Record excerpts section start

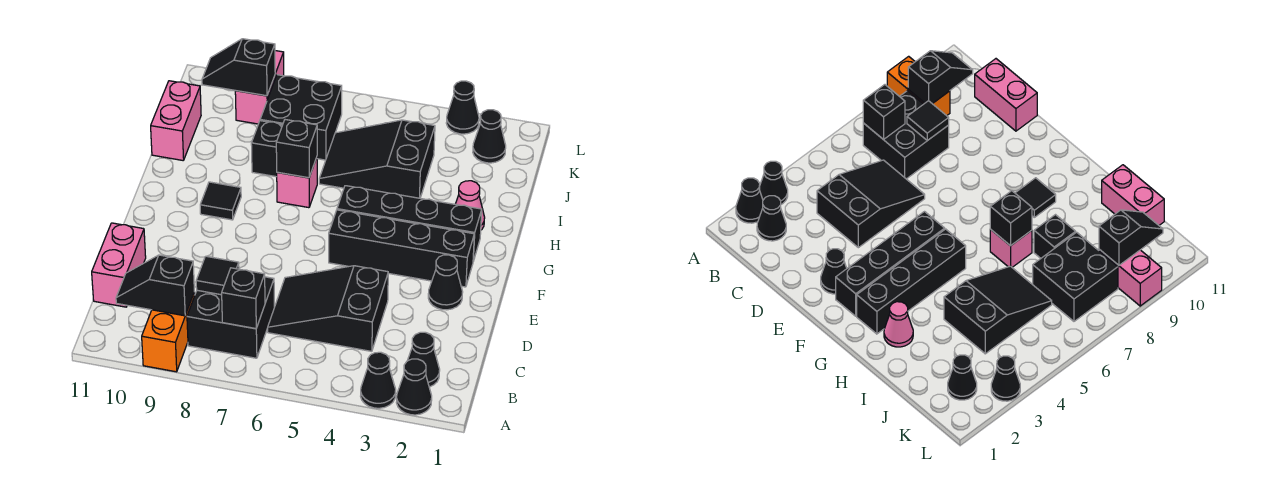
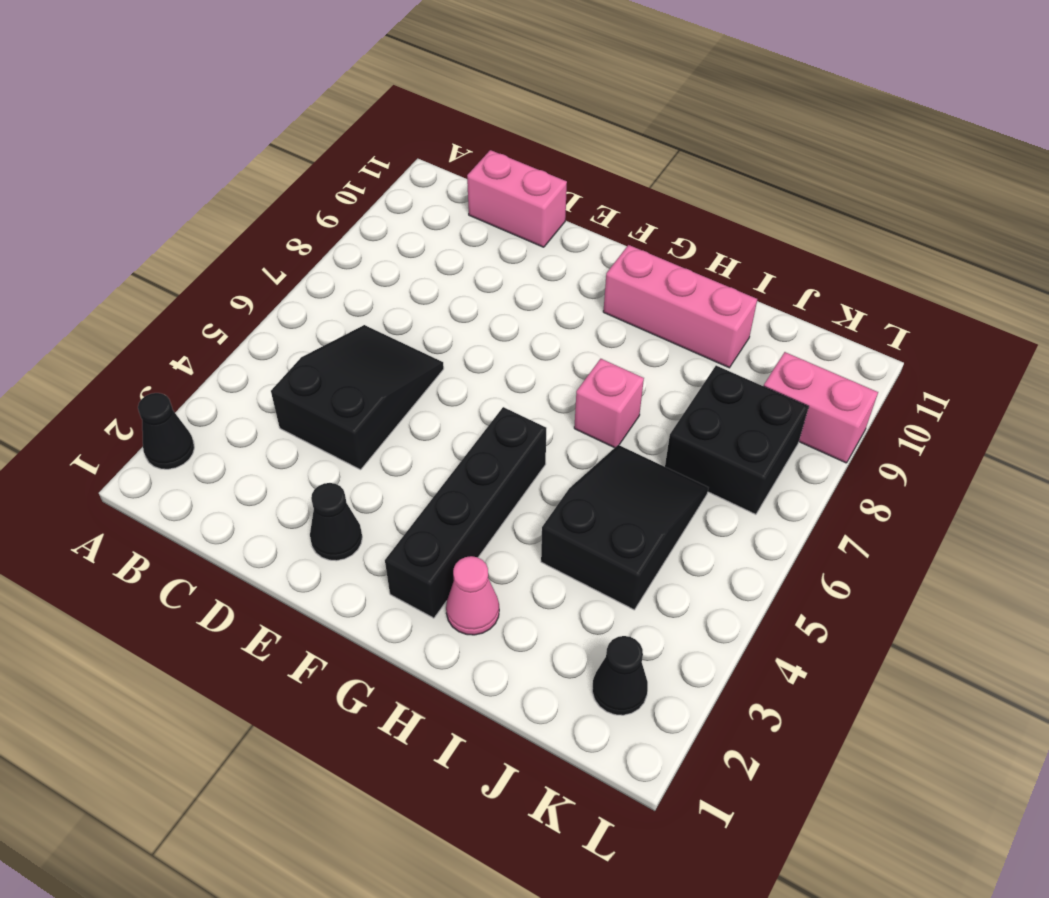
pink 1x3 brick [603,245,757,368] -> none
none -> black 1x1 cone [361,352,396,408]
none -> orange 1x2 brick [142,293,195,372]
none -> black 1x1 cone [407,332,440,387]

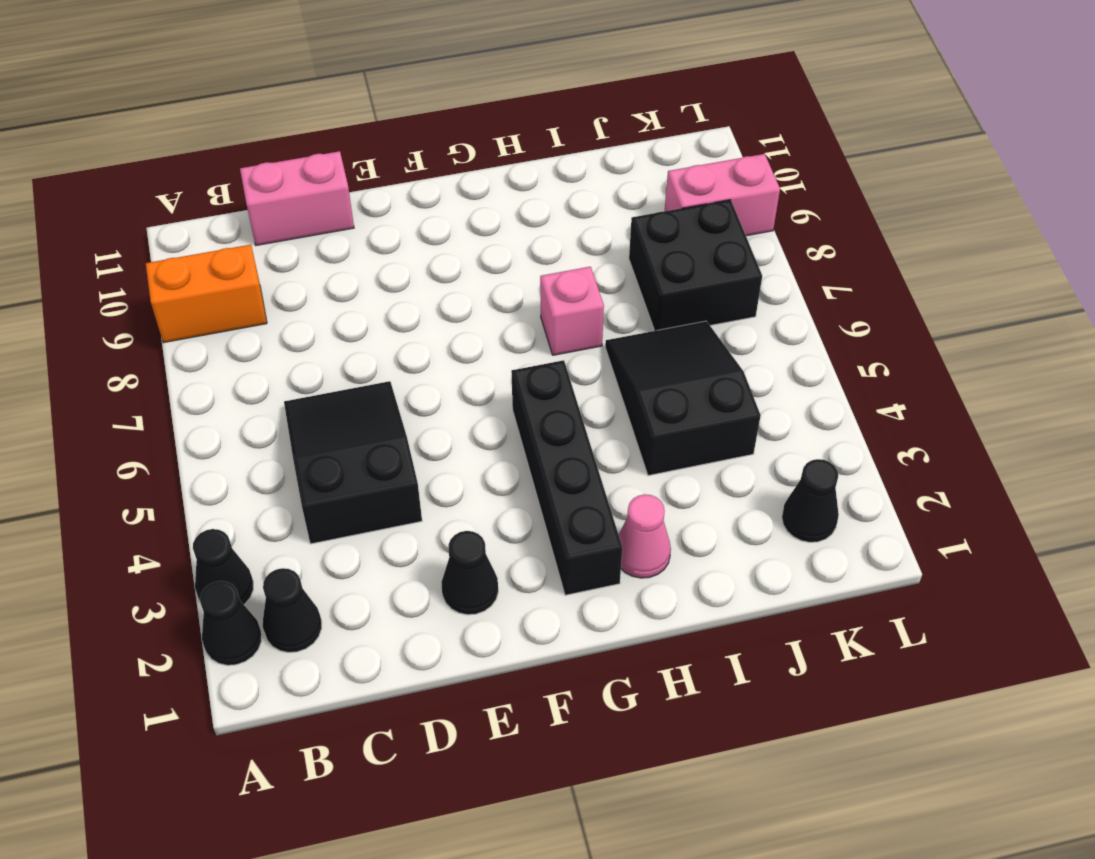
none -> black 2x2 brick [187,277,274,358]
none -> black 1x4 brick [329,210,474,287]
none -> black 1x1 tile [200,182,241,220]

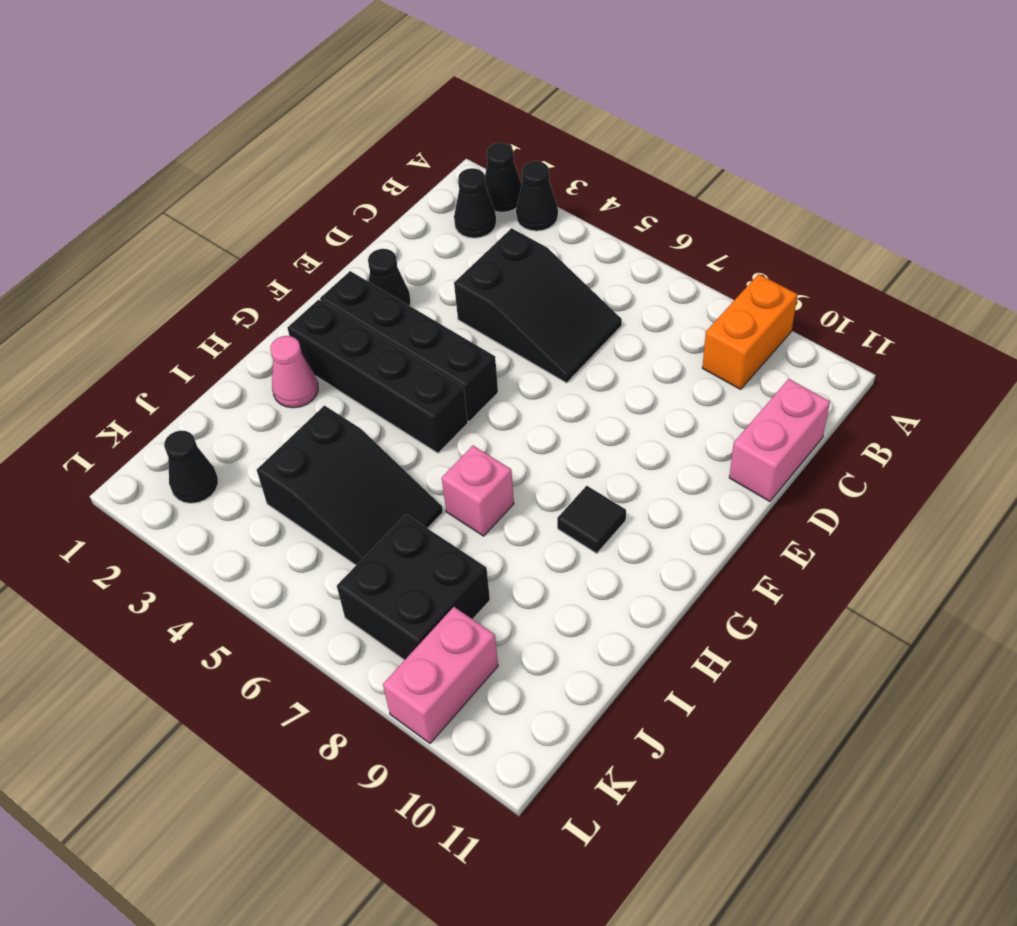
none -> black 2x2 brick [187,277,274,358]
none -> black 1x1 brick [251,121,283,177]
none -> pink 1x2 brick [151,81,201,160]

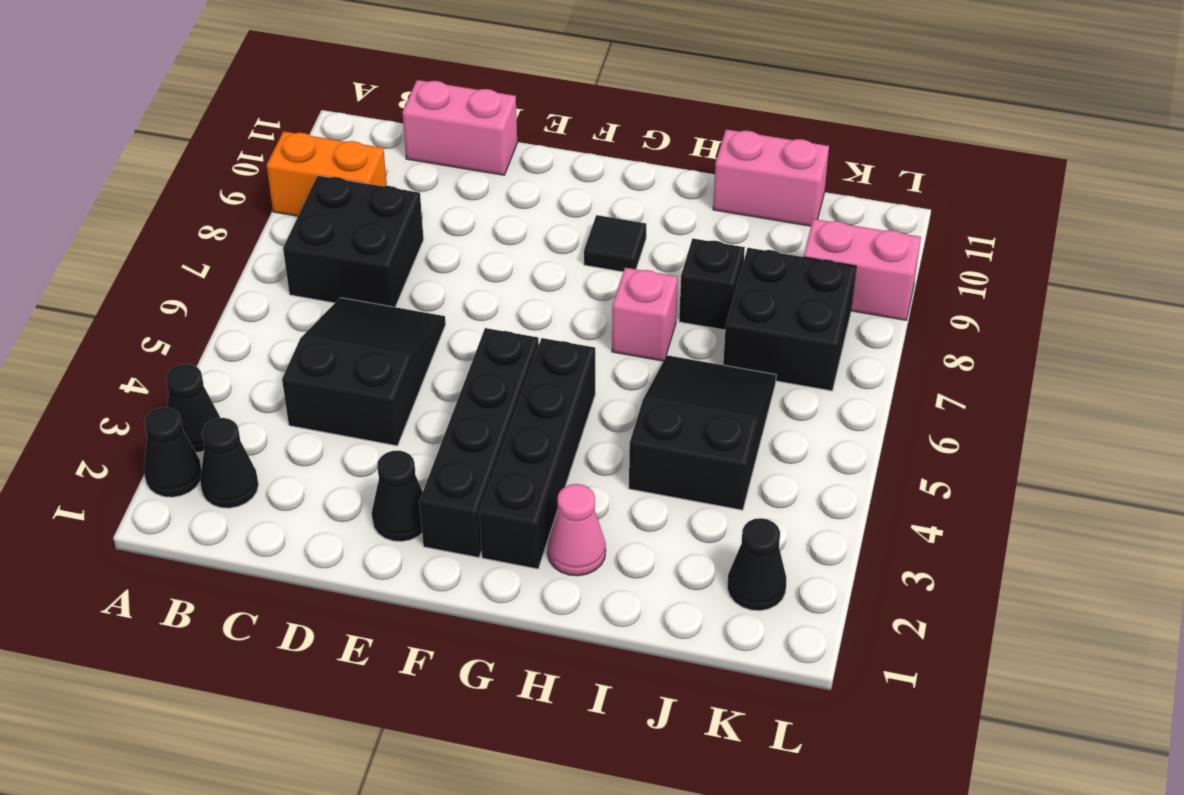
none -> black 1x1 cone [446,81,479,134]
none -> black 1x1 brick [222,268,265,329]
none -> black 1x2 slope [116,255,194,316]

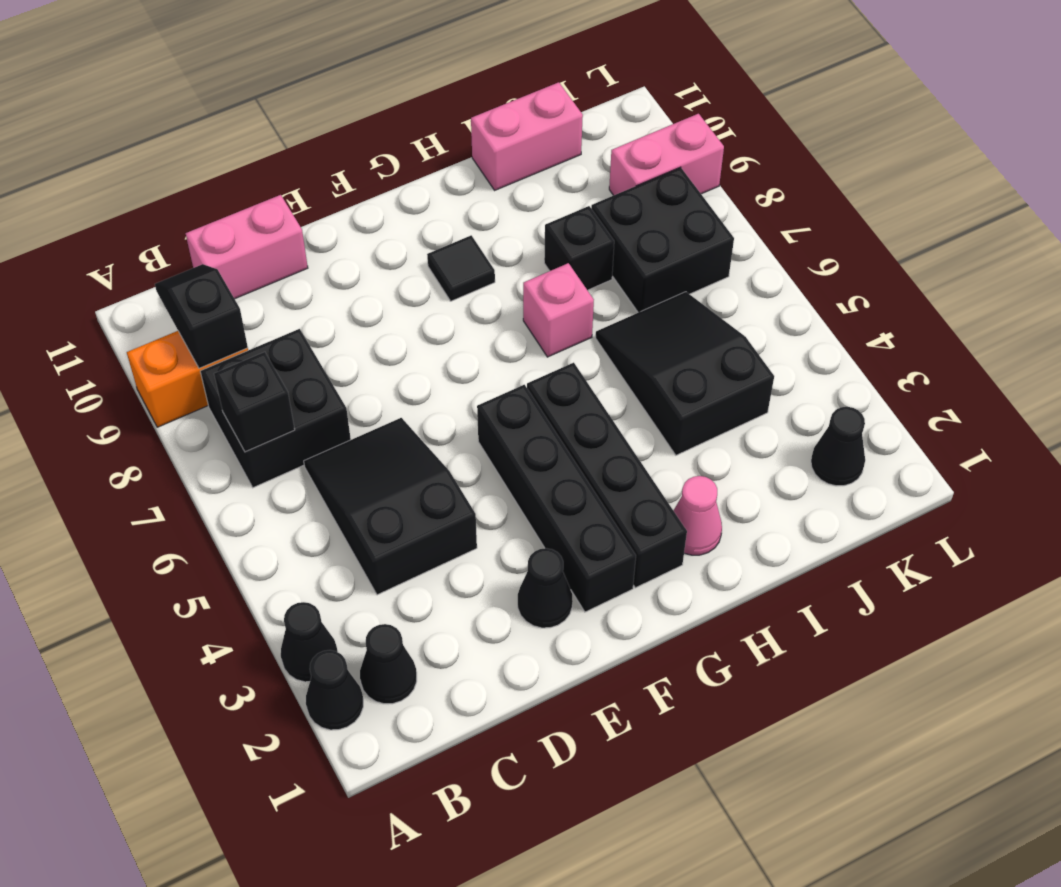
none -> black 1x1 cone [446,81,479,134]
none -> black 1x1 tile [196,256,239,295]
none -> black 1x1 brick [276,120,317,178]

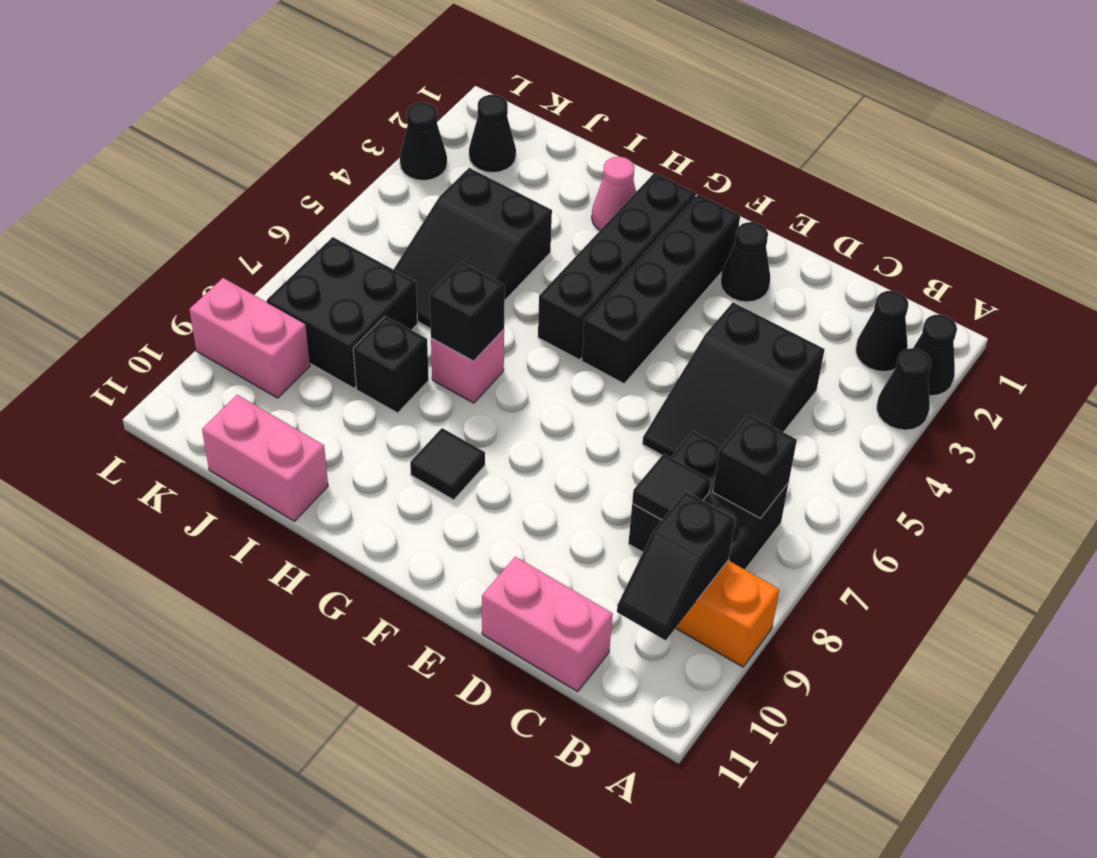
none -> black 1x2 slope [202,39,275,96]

Record excerpts section end

#### What the exercise asks:
Retype the listing above exactly. Pictures are not part of the copy.

#### Exercise answer:
pink 1x3 brick [603,245,757,368] -> none
none -> black 1x1 cone [361,352,396,408]
none -> orange 1x2 brick [142,293,195,372]
none -> black 1x1 cone [407,332,440,387]

none -> black 2x2 brick [187,277,274,358]
none -> black 1x4 brick [329,210,474,287]
none -> black 1x1 tile [200,182,241,220]

none -> black 2x2 brick [187,277,274,358]
none -> black 1x1 brick [251,121,283,177]
none -> pink 1x2 brick [151,81,201,160]

none -> black 1x1 cone [446,81,479,134]
none -> black 1x1 brick [222,268,265,329]
none -> black 1x2 slope [116,255,194,316]

none -> black 1x1 cone [446,81,479,134]
none -> black 1x1 tile [196,256,239,295]
none -> black 1x1 brick [276,120,317,178]

none -> black 1x2 slope [202,39,275,96]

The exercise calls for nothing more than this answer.